__EXERCISE DIRECTIONS__: What you return should be only the lines in the entries below between the one holding "OLED pin SCL: D2 -> A0" and the one holding "OLED pin SDA: D0 -> RX", ends included, with every picture left out.
■ ■ ■ ■ ■
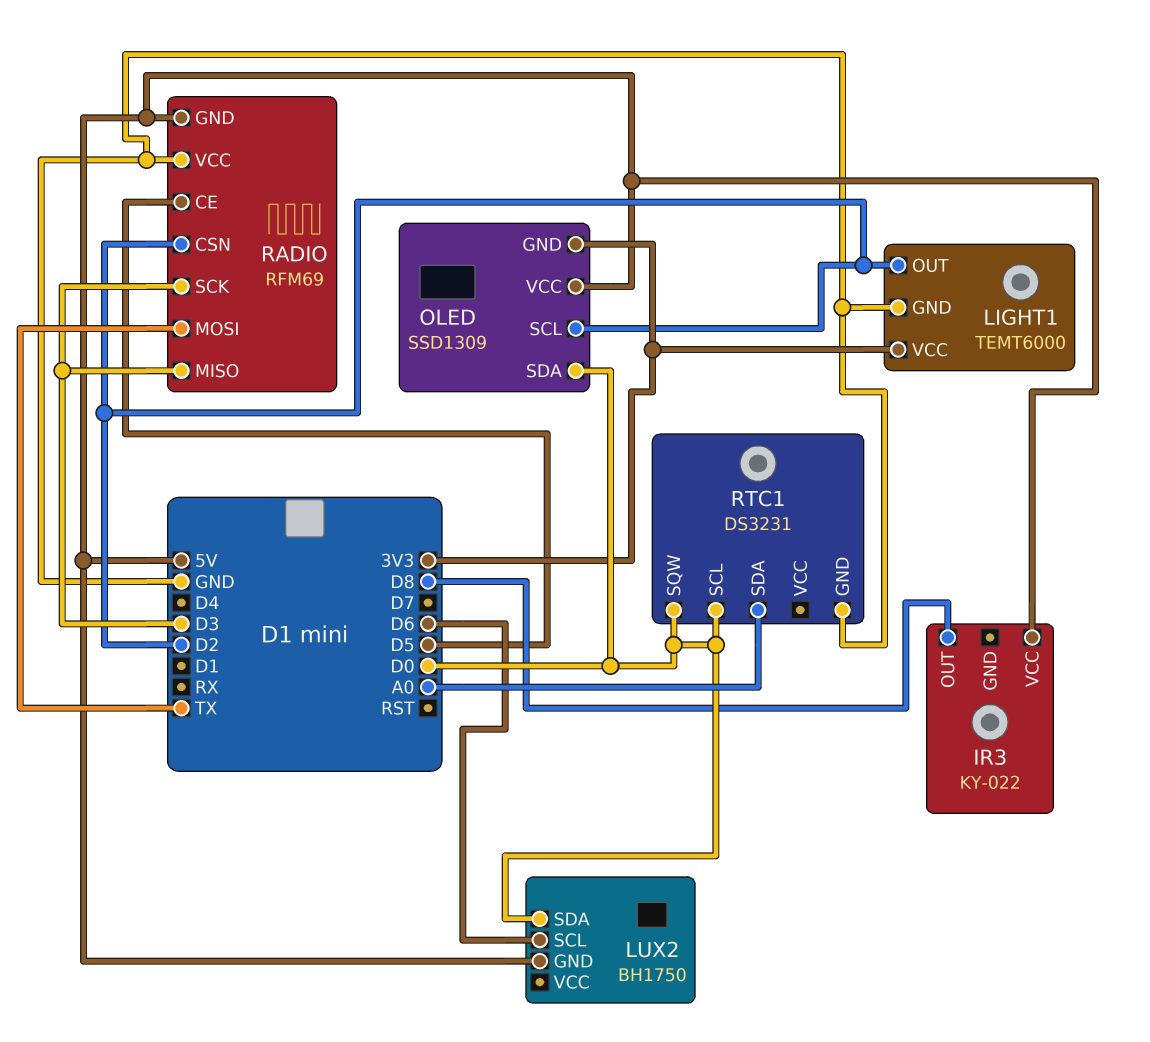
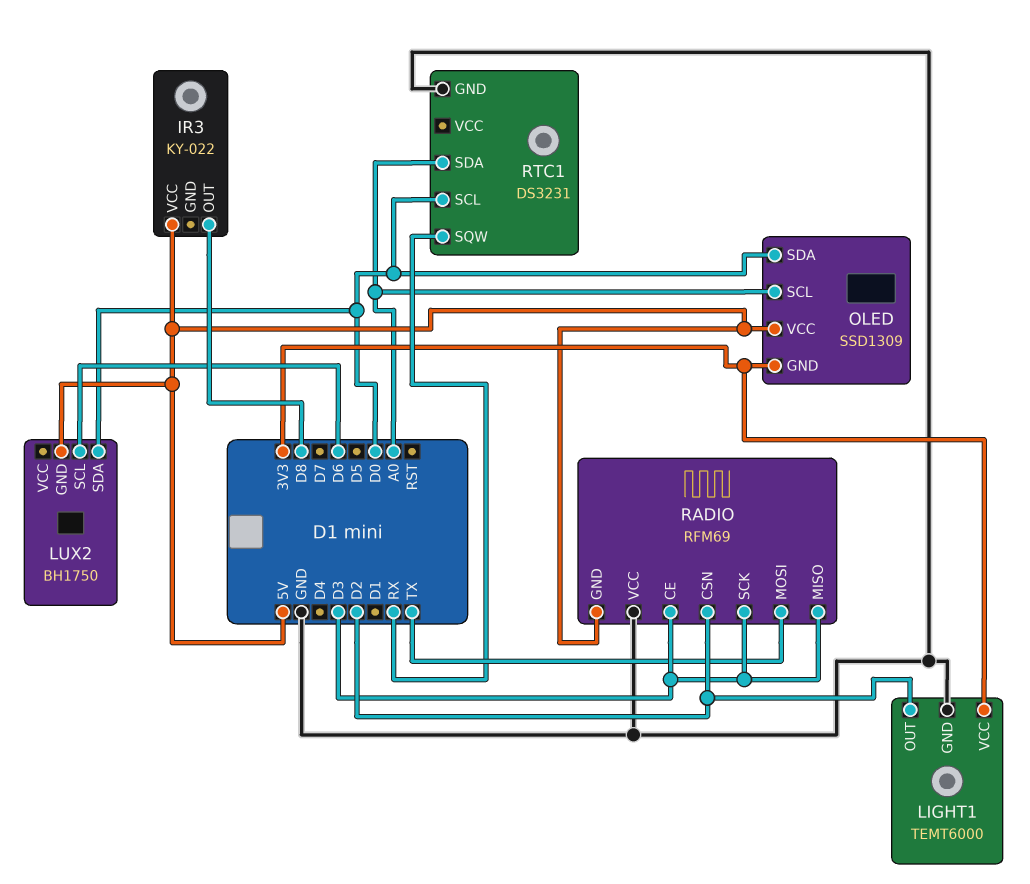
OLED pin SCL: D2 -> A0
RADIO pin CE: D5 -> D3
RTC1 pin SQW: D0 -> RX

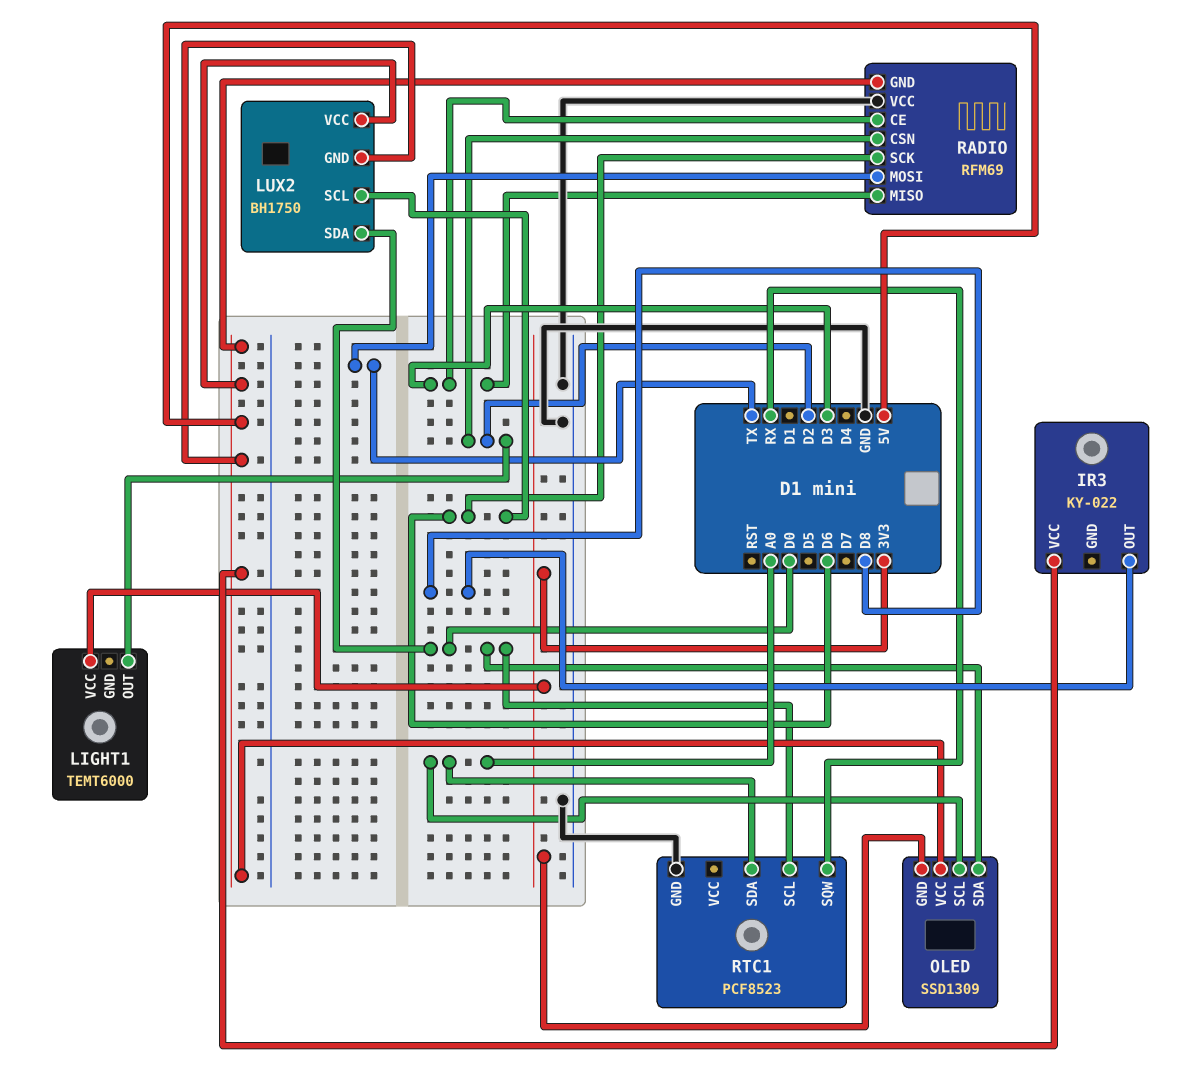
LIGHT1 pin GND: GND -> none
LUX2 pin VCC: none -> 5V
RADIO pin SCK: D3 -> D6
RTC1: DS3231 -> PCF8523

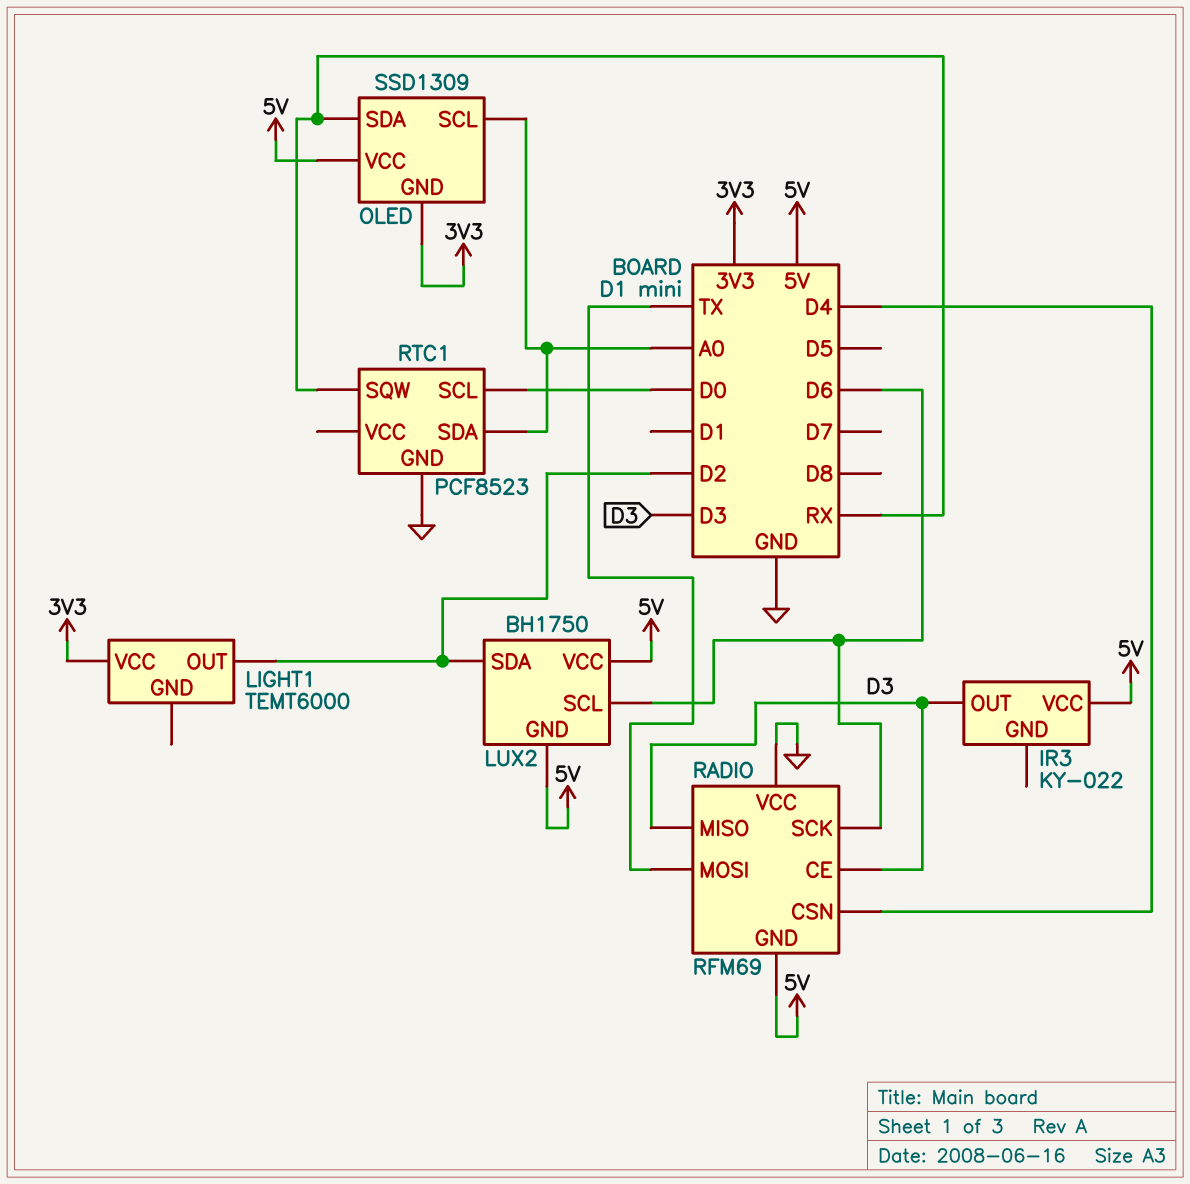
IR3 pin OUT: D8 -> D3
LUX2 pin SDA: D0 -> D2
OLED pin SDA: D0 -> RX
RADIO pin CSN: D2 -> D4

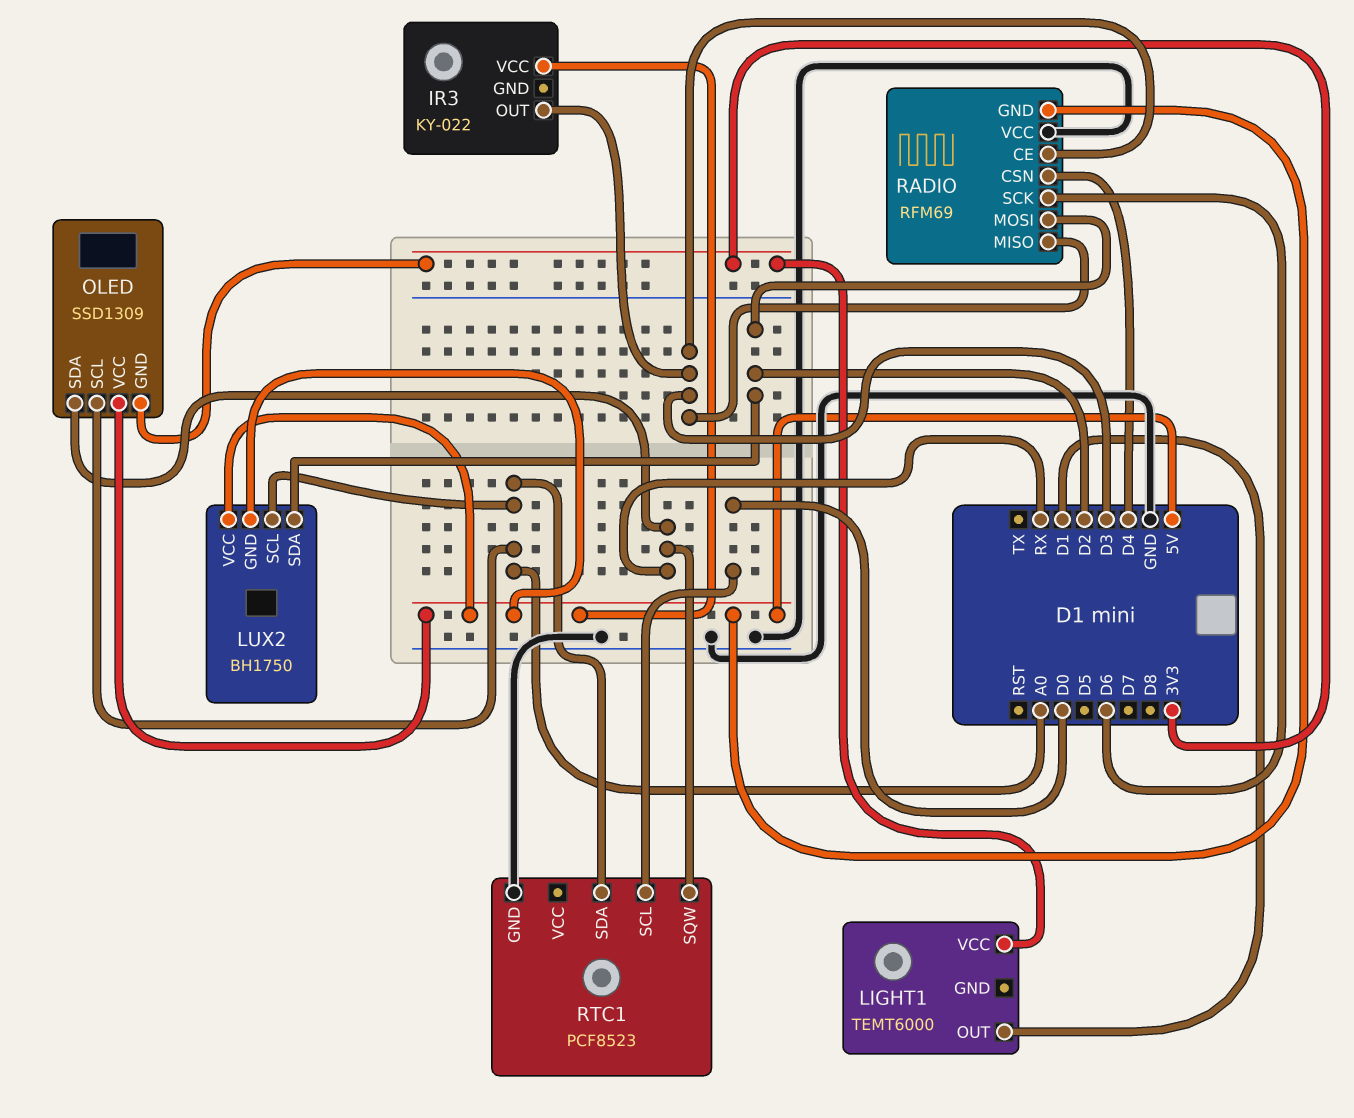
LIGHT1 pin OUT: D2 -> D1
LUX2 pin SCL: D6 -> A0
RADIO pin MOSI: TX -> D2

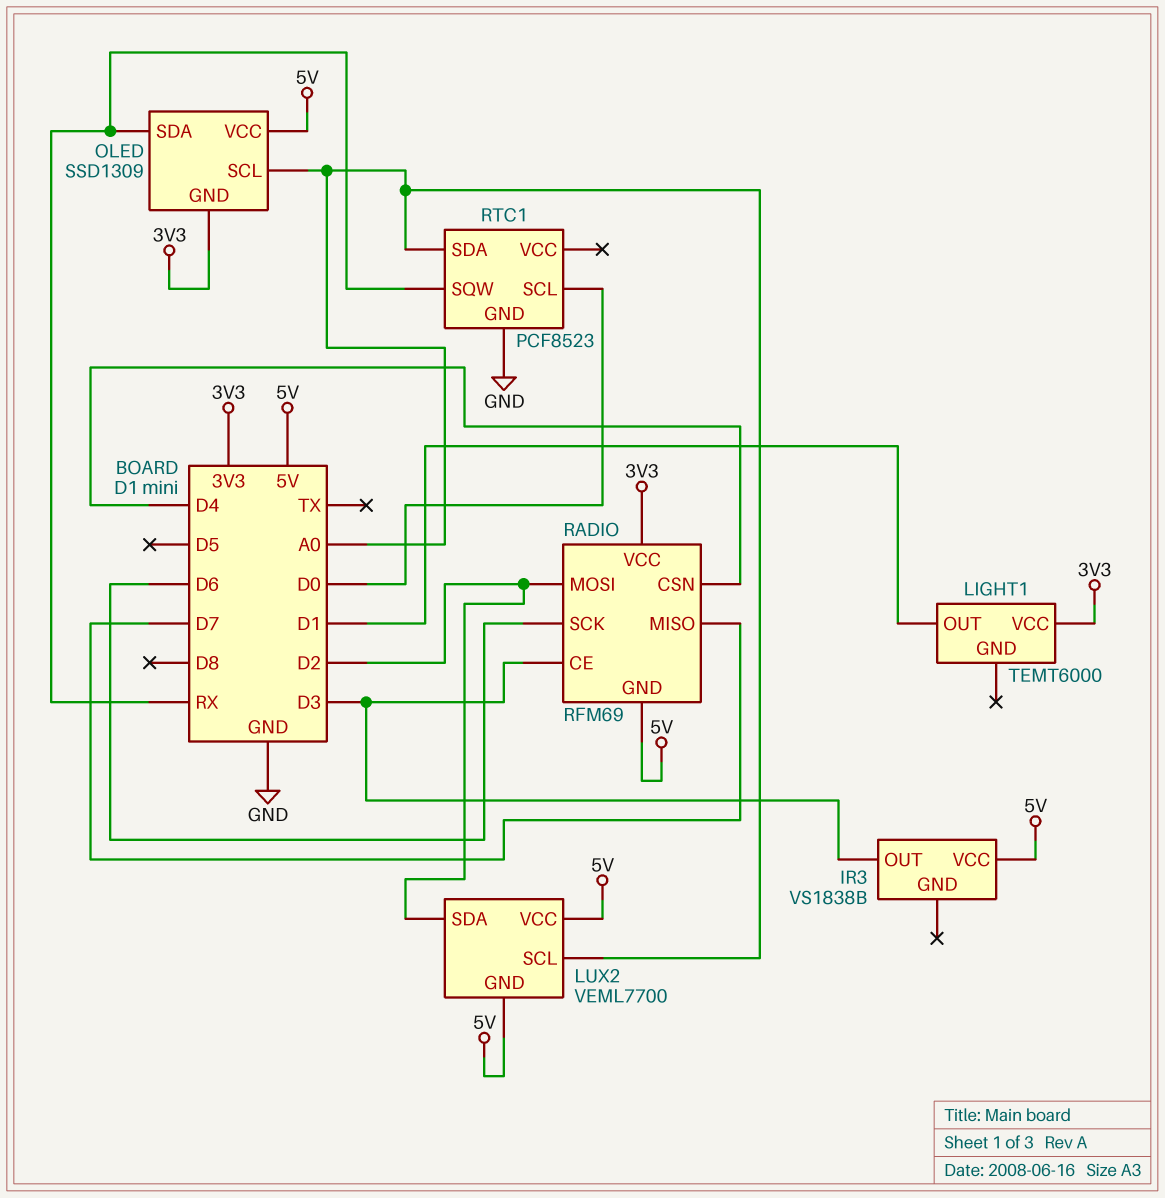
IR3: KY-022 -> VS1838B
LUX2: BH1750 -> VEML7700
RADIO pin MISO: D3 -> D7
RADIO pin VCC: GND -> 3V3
■ ■ ■ ■ ■
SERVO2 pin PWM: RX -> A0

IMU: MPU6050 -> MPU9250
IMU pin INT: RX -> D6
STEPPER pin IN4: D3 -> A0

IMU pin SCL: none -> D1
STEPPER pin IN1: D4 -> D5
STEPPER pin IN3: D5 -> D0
■ ■ ■ ■ ■
__EXERCISE SOLUTION__:
OLED pin SCL: D2 -> A0
RADIO pin CE: D5 -> D3
RTC1 pin SQW: D0 -> RX

LIGHT1 pin GND: GND -> none
LUX2 pin VCC: none -> 5V
RADIO pin SCK: D3 -> D6
RTC1: DS3231 -> PCF8523

IR3 pin OUT: D8 -> D3
LUX2 pin SDA: D0 -> D2
OLED pin SDA: D0 -> RX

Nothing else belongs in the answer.